▶ Data for the task
--- START ---

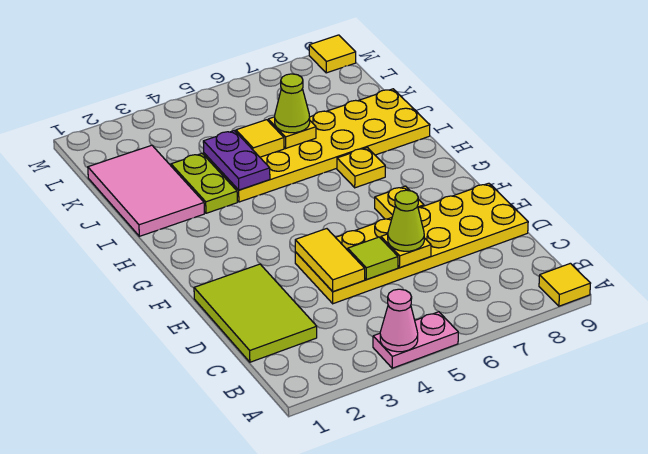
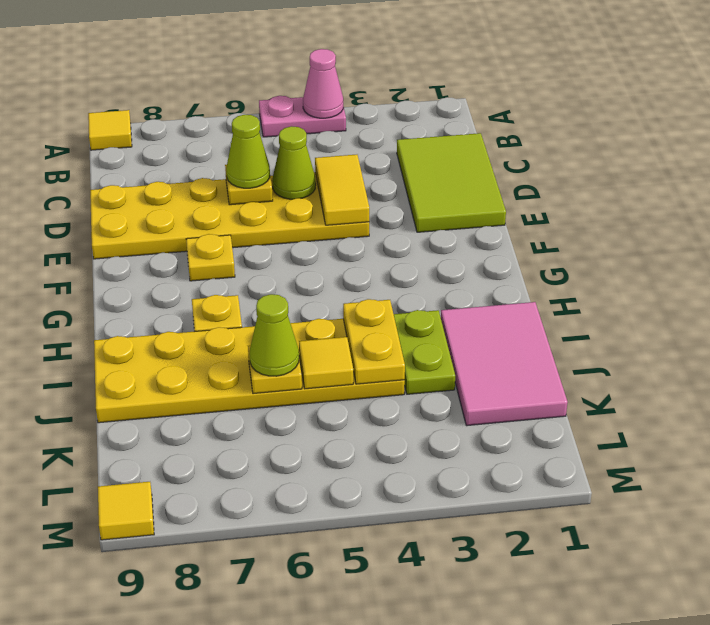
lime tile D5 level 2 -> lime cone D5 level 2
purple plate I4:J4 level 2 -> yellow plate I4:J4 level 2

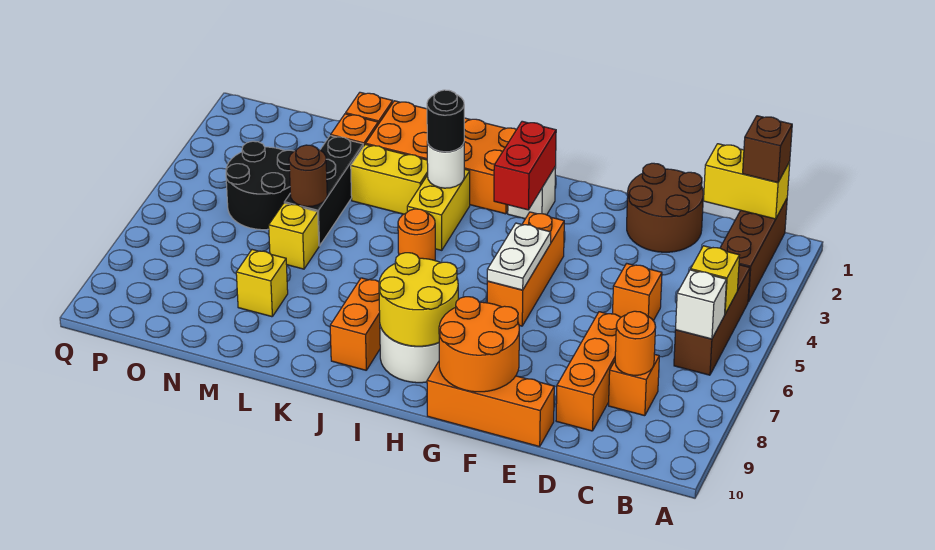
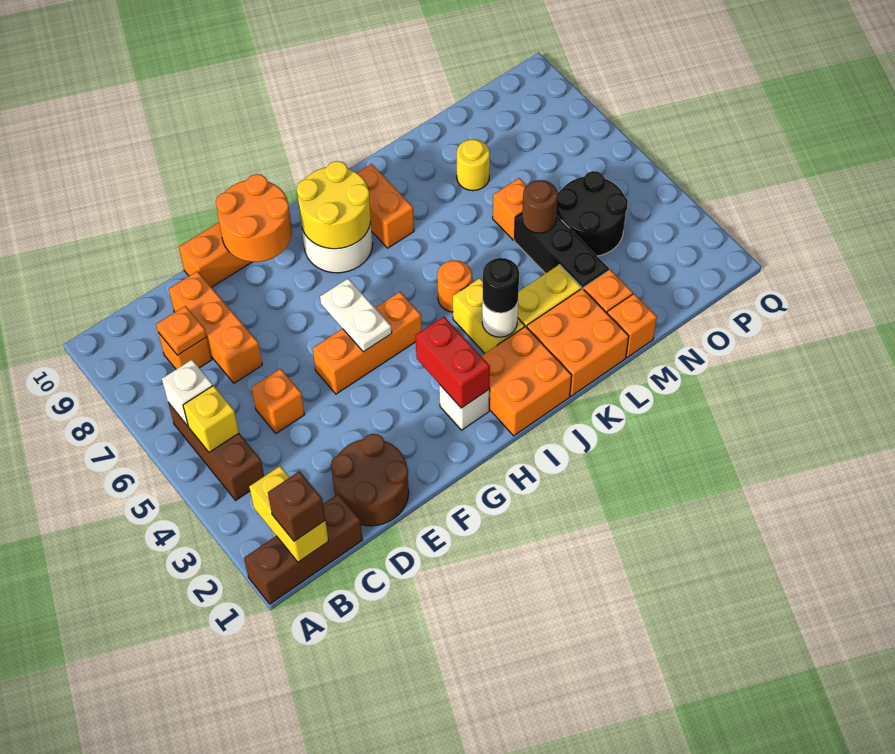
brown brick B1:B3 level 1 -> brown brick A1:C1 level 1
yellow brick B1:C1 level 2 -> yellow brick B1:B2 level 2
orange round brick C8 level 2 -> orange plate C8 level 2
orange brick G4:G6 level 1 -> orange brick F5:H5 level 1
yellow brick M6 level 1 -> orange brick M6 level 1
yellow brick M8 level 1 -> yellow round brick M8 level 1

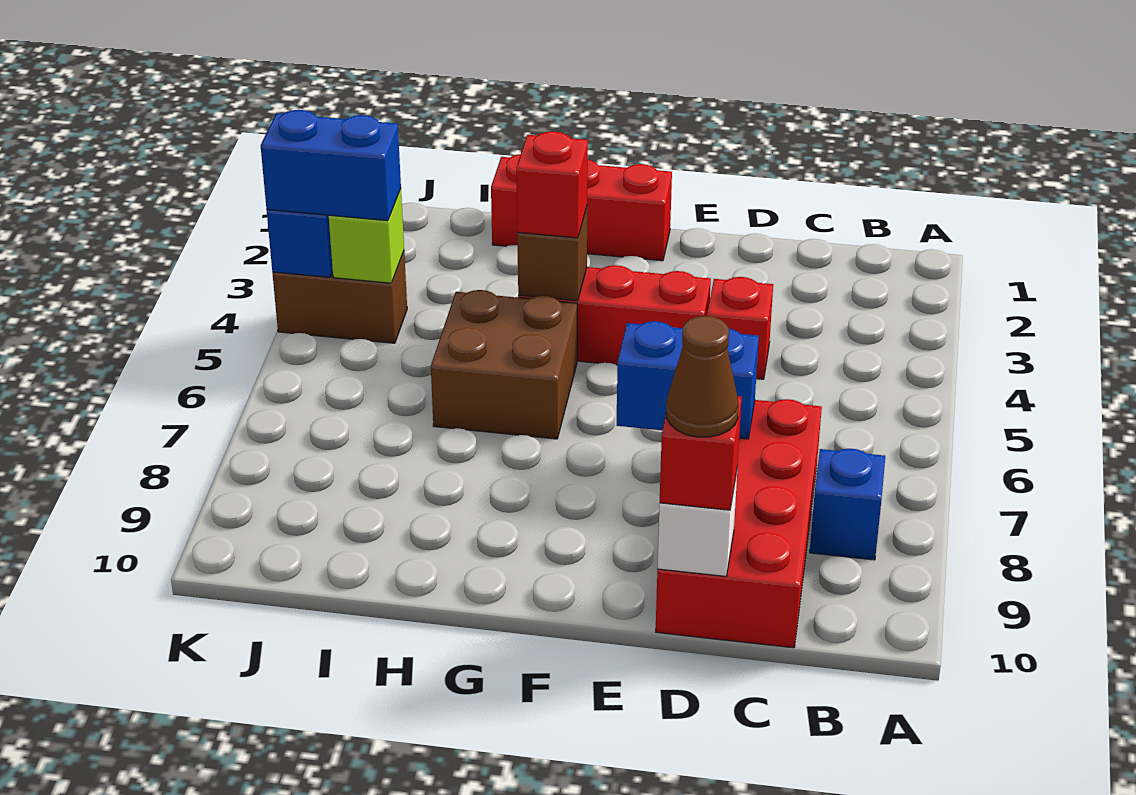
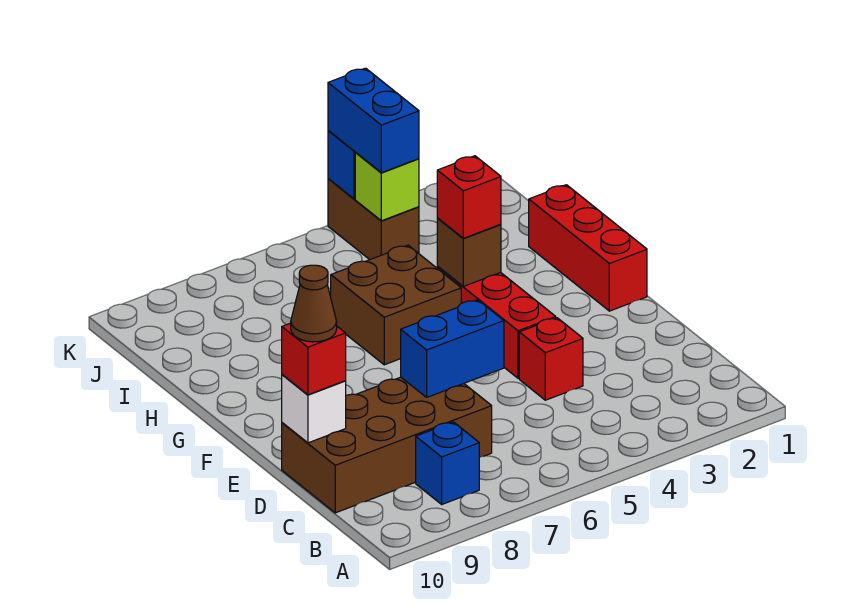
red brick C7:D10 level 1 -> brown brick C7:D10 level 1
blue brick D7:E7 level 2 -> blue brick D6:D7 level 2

--- END ---
--- START ---

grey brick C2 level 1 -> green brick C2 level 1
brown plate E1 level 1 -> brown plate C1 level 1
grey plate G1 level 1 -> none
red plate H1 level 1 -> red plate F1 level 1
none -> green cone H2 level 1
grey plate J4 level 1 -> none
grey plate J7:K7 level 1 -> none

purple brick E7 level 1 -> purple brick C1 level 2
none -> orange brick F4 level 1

--- END ---

▶ What you need to do
Show every line from the entries that includes the word "plate".

▶ Reply
purple plate I4:J4 level 2 -> yellow plate I4:J4 level 2
orange round brick C8 level 2 -> orange plate C8 level 2
brown plate E1 level 1 -> brown plate C1 level 1
grey plate G1 level 1 -> none
red plate H1 level 1 -> red plate F1 level 1
grey plate J4 level 1 -> none
grey plate J7:K7 level 1 -> none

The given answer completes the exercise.